Top of DATASET SECTION

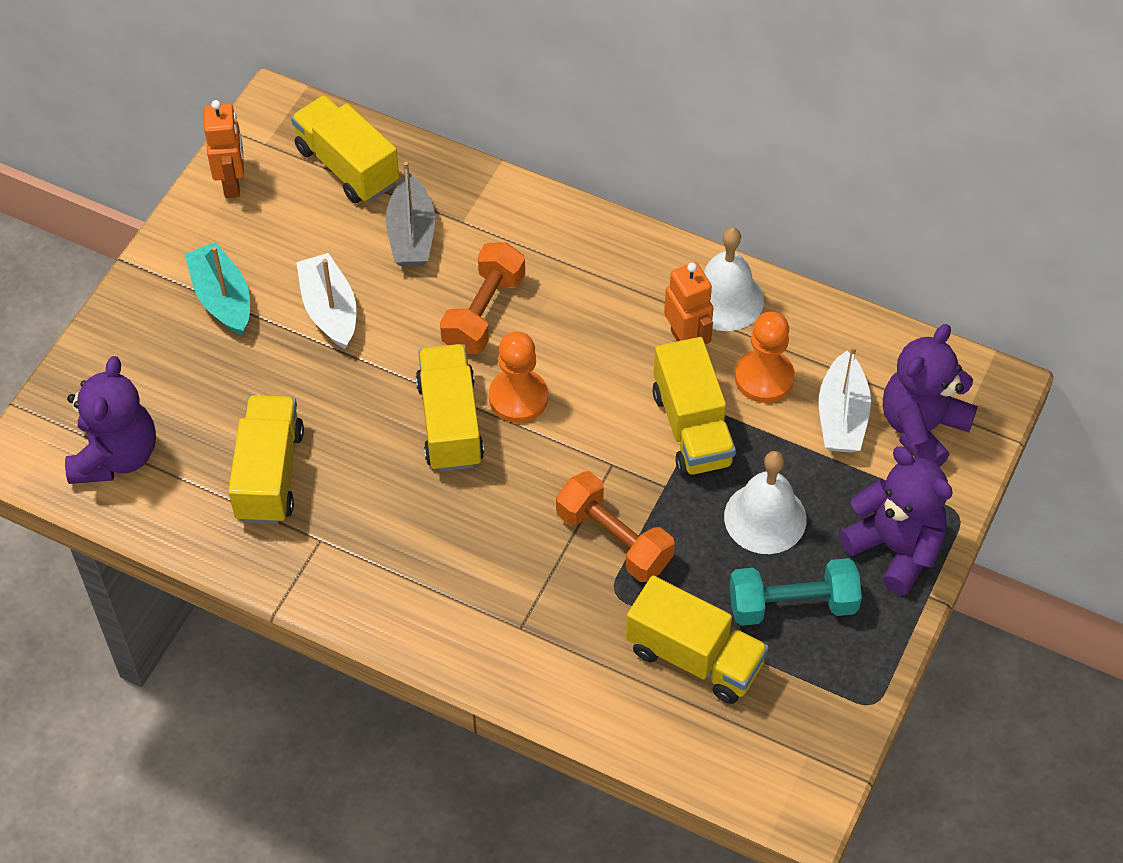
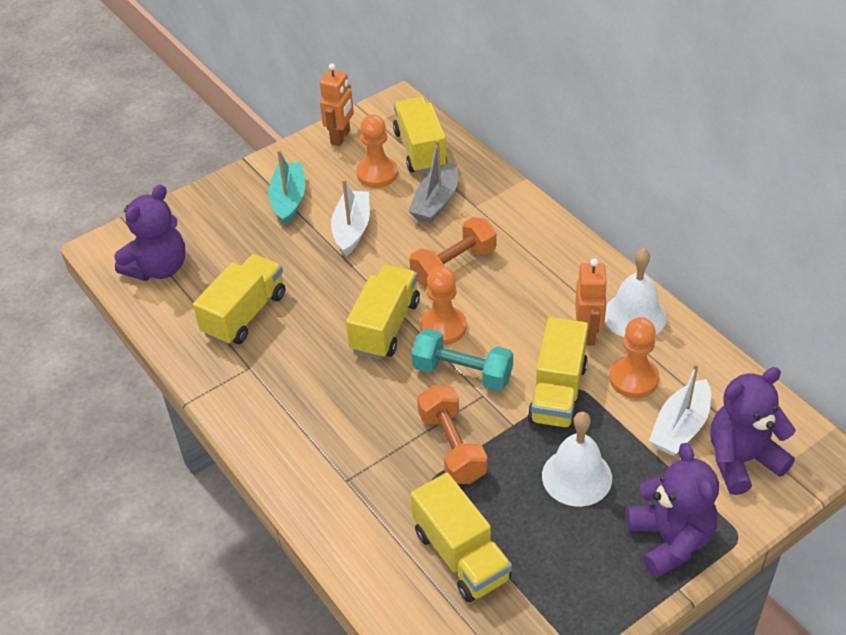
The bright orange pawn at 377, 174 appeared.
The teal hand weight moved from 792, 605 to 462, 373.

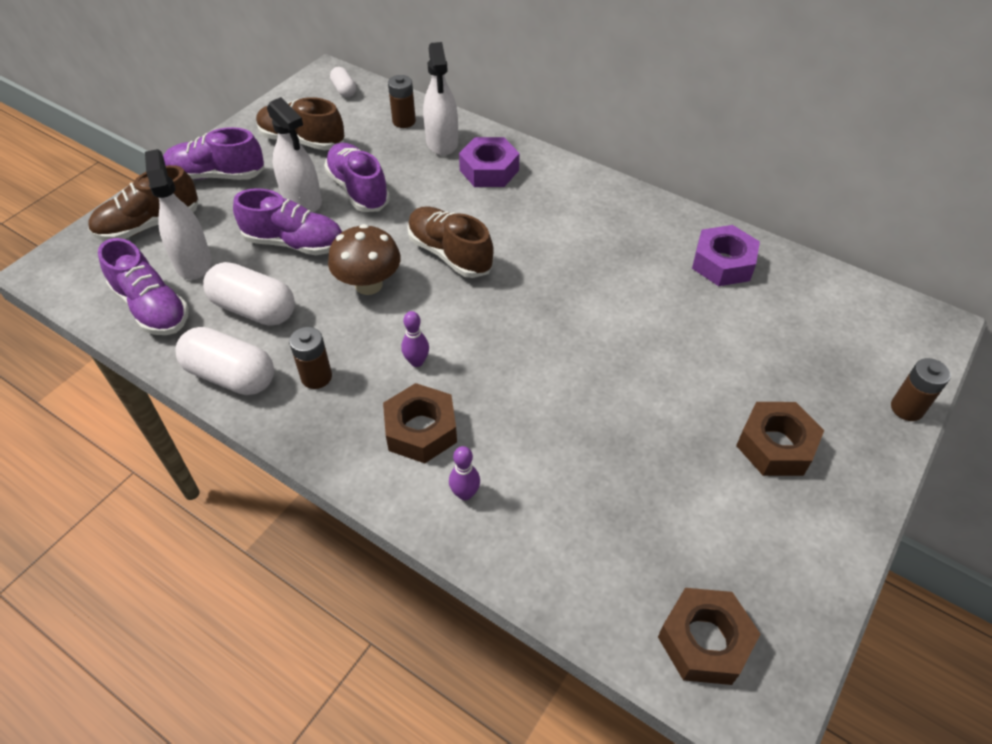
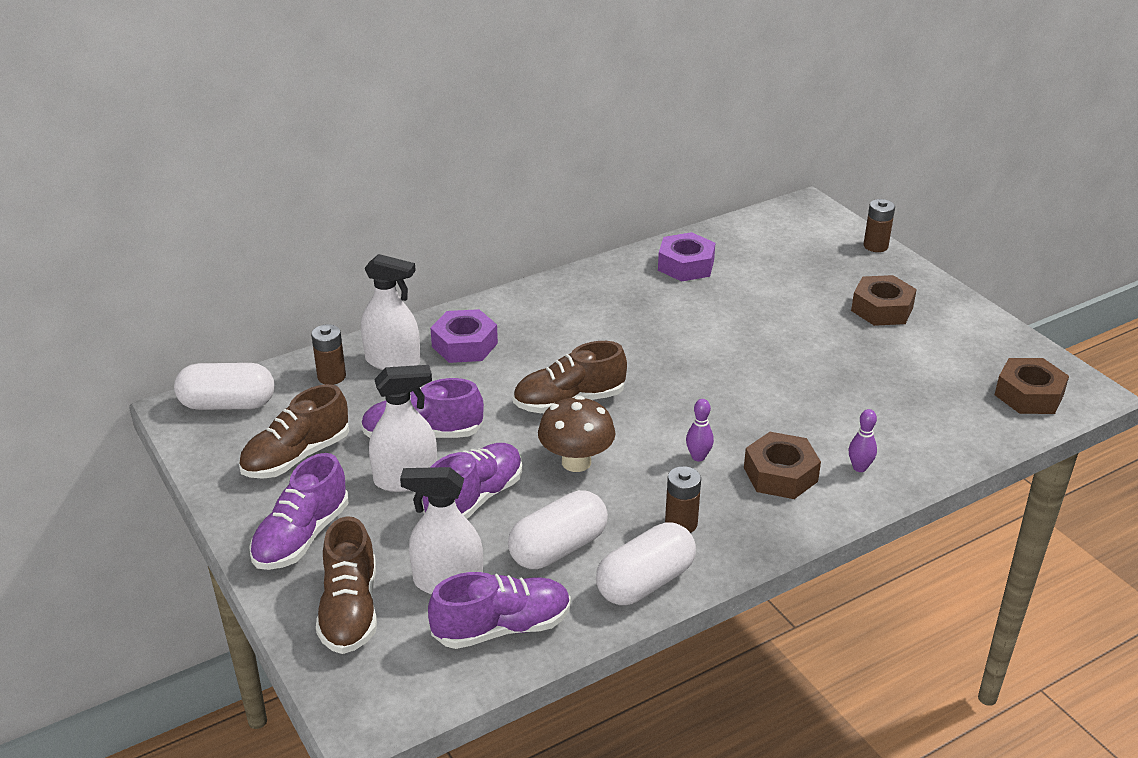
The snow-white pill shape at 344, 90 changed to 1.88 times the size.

Bottom of DATASET SECTION

* _WHAT IS EXPECTED_: With the pictures set aside, return each line of the listing exactly as given.

* _YOUR SOLUTION_:
The bright orange pawn at 377, 174 appeared.
The teal hand weight moved from 792, 605 to 462, 373.

The snow-white pill shape at 344, 90 changed to 1.88 times the size.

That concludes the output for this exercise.